---------- Data to examine ----------

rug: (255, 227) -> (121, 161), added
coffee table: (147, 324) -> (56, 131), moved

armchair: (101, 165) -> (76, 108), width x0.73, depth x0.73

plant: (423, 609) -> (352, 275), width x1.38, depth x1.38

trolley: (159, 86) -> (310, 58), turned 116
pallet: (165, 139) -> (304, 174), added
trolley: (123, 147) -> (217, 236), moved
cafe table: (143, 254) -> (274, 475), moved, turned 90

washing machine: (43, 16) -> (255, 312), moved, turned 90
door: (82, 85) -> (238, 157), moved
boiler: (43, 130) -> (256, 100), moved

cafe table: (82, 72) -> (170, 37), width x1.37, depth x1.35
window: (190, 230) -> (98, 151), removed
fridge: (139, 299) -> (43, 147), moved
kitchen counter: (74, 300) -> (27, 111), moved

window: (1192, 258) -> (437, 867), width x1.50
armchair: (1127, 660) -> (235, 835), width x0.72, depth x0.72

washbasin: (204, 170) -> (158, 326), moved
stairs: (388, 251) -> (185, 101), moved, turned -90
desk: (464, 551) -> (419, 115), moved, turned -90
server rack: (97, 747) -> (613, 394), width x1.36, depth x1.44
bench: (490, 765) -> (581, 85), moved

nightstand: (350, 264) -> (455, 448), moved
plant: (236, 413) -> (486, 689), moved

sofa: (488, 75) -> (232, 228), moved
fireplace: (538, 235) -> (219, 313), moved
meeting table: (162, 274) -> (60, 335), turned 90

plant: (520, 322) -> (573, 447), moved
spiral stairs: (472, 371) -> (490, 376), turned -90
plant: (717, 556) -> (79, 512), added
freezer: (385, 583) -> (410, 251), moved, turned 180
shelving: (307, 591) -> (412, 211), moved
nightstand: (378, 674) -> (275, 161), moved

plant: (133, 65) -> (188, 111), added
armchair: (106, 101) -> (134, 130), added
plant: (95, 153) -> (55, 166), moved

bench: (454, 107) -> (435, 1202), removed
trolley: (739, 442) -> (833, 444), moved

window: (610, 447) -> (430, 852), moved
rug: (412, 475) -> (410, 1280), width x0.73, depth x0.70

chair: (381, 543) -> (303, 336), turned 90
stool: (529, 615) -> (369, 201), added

----------

◆ **What this task involves**
The lines to copy are those in the records above containing the word "trolley".

◆ **Written response**
trolley: (159, 86) -> (310, 58), turned 116
trolley: (123, 147) -> (217, 236), moved
trolley: (739, 442) -> (833, 444), moved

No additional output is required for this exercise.